# WHAT THE TASK ASKS
In your copy of the data, include no pictures and alter nothing else.

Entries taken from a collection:

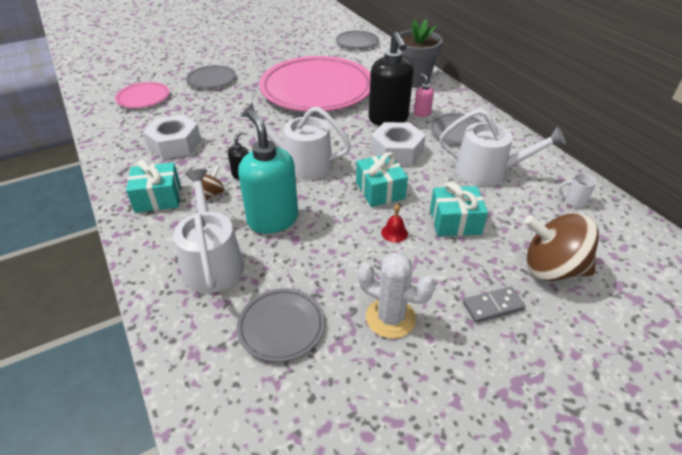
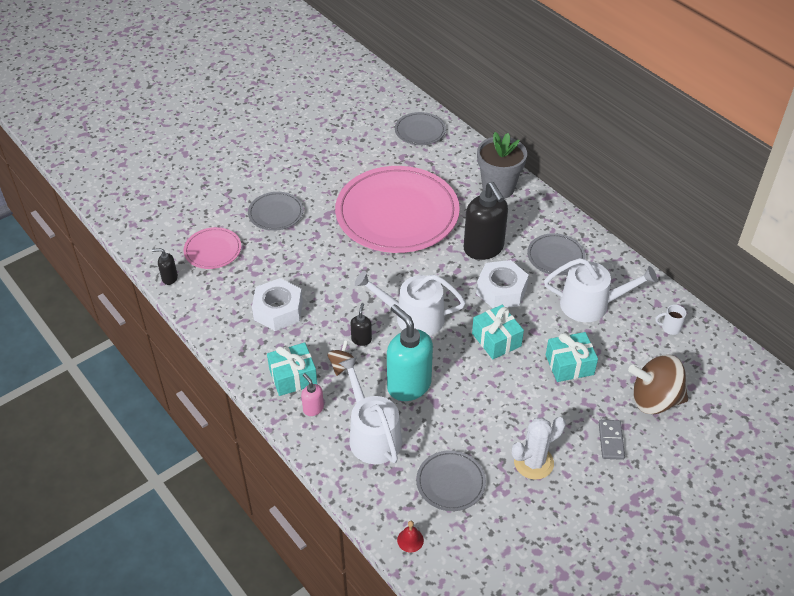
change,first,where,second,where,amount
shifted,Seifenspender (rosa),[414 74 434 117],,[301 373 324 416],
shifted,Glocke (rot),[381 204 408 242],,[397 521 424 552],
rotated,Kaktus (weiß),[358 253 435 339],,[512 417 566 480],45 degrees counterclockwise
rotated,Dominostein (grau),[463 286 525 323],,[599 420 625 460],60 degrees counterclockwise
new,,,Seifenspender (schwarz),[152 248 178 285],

# SOLUTION TO THE EXERCISE
change,first,where,second,where,amount
shifted,Seifenspender (rosa),[414 74 434 117],,[301 373 324 416],
shifted,Glocke (rot),[381 204 408 242],,[397 521 424 552],
rotated,Kaktus (weiß),[358 253 435 339],,[512 417 566 480],45 degrees counterclockwise
rotated,Dominostein (grau),[463 286 525 323],,[599 420 625 460],60 degrees counterclockwise
new,,,Seifenspender (schwarz),[152 248 178 285],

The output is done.